▶ **WHAT IS EXPECTED**:
Copy every record verbatim. Leave the pictures out.

▶ **RECORDS FOR THE EXERCISE**:
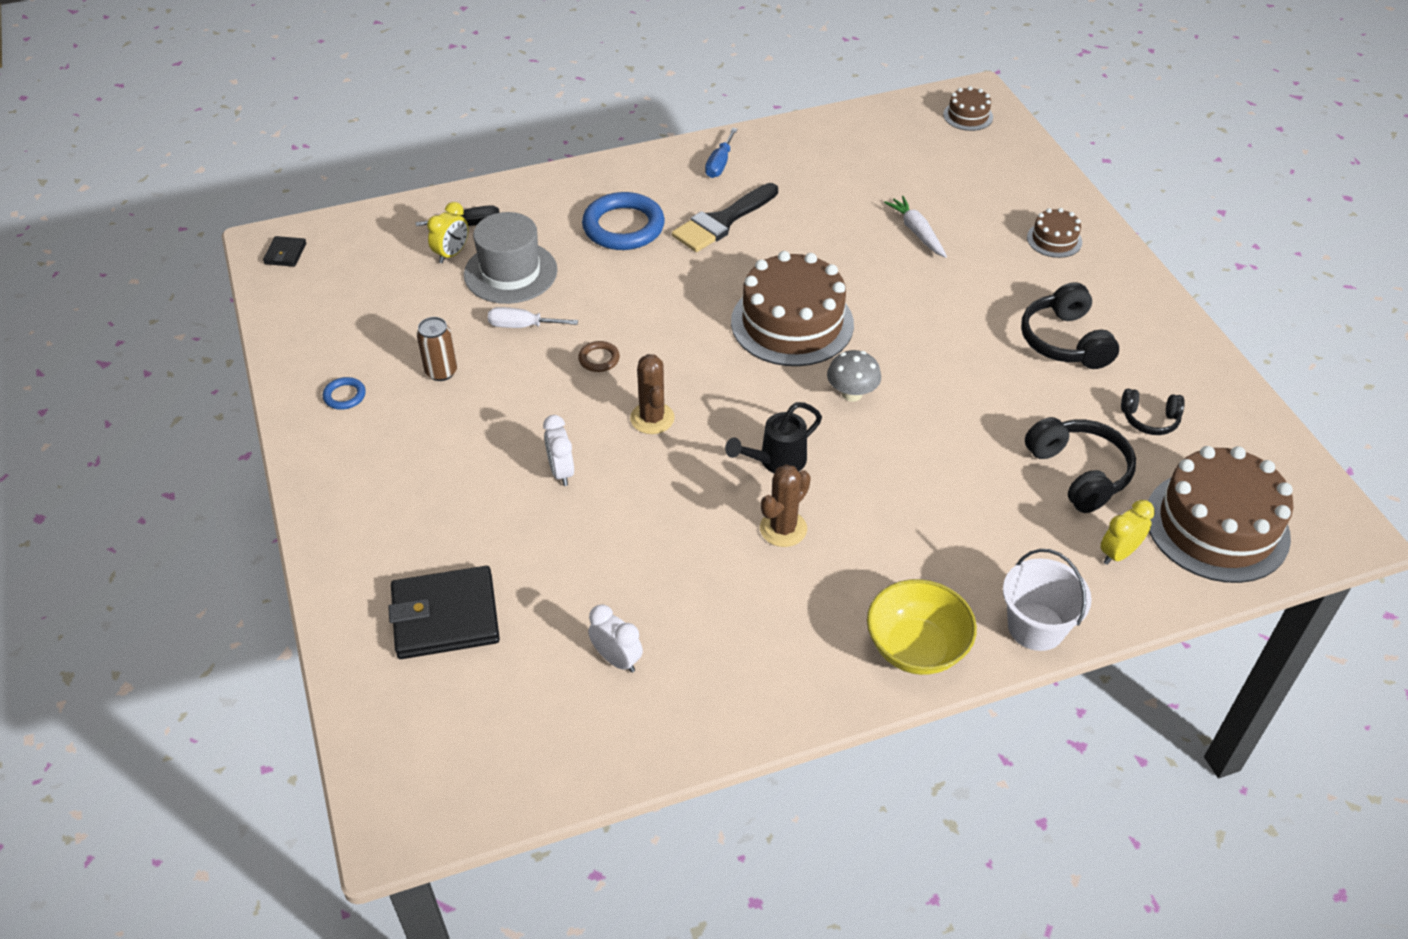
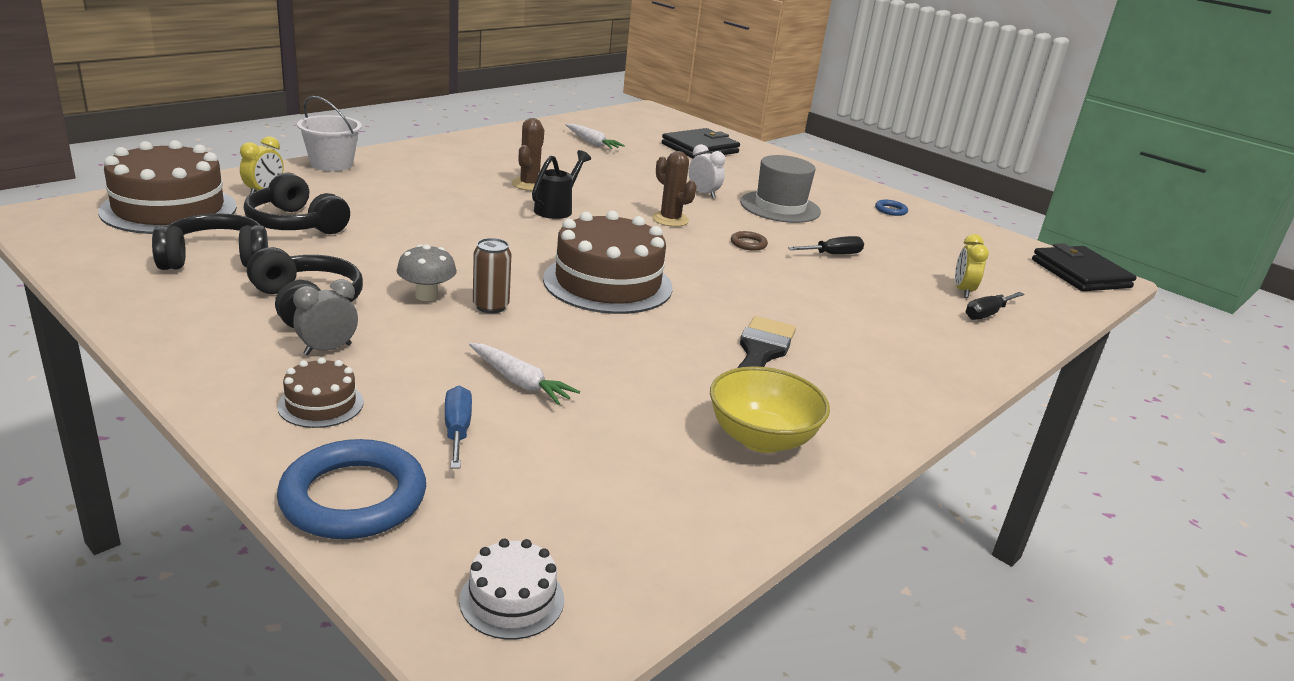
camera: 150 degrees right, 20 degrees down
black wallet [263,236,307,267] -> black wallet [1032,243,1137,291], size x2.12
brown can [417,317,457,381] -> brown can moved to [473,238,511,313]
grey hat [464,212,557,304] -> grey hat moved to [740,155,821,223]
white screwdriver [488,307,578,328] -> black screwdriver [788,236,864,255]
blue ring [582,192,665,250] -> blue ring moved to [277,439,426,539]
white clock [588,604,643,673] -> white carrot [566,124,625,149]
blue screwdriver [705,128,737,178] -> blue screwdriver moved to [445,386,472,468]
grey mushroom [827,350,881,402] -> grey mushroom moved to [397,245,457,301]
yellow bowl [867,579,977,675] -> yellow bowl moved to [710,366,830,453]
brown cake [943,86,993,131] -> white cake [459,538,564,640]
black headphones [1121,389,1185,435] -> black headphones [152,213,268,270], size x1.67
none -> grey clock [293,279,358,355]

▶ **SOLUTION TO THIS EXERCISE**:
camera: 150 degrees right, 20 degrees down
black wallet [263,236,307,267] -> black wallet [1032,243,1137,291], size x2.12
brown can [417,317,457,381] -> brown can moved to [473,238,511,313]
grey hat [464,212,557,304] -> grey hat moved to [740,155,821,223]
white screwdriver [488,307,578,328] -> black screwdriver [788,236,864,255]
blue ring [582,192,665,250] -> blue ring moved to [277,439,426,539]
white clock [588,604,643,673] -> white carrot [566,124,625,149]
blue screwdriver [705,128,737,178] -> blue screwdriver moved to [445,386,472,468]
grey mushroom [827,350,881,402] -> grey mushroom moved to [397,245,457,301]
yellow bowl [867,579,977,675] -> yellow bowl moved to [710,366,830,453]
brown cake [943,86,993,131] -> white cake [459,538,564,640]
black headphones [1121,389,1185,435] -> black headphones [152,213,268,270], size x1.67
none -> grey clock [293,279,358,355]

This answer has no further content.